# What to produce:
With pictures removed, the data below should be returned exactly.

# Dataset excerpt:
********

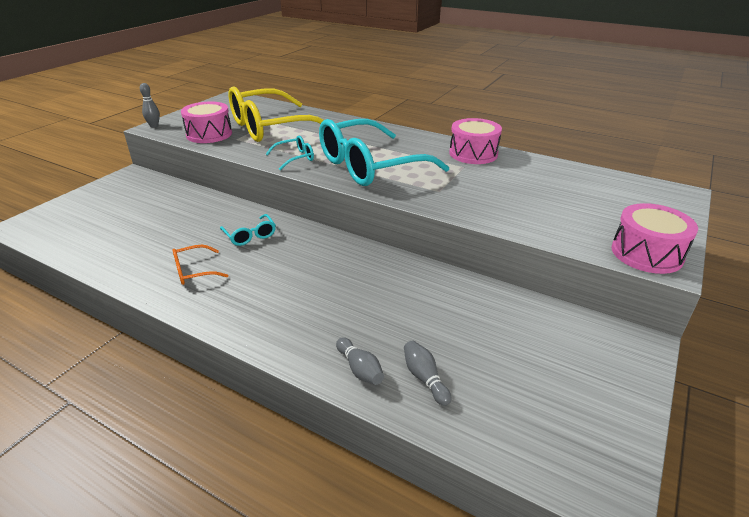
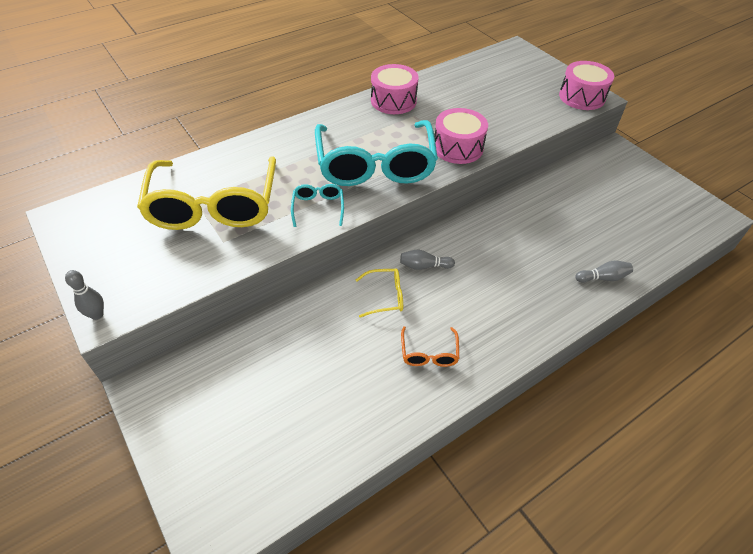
camera: 65 degrees left, 15 degrees up
pink drum [181,102,232,143] -> pink drum moved to [434,108,488,164]
turquoise glasses [220,214,275,246] -> yellow glasses [356,269,403,318]
grey bowling pin [404,341,451,406] -> grey bowling pin moved to [400,250,455,270]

********

# Answer section:
camera: 65 degrees left, 15 degrees up
pink drum [181,102,232,143] -> pink drum moved to [434,108,488,164]
turquoise glasses [220,214,275,246] -> yellow glasses [356,269,403,318]
grey bowling pin [404,341,451,406] -> grey bowling pin moved to [400,250,455,270]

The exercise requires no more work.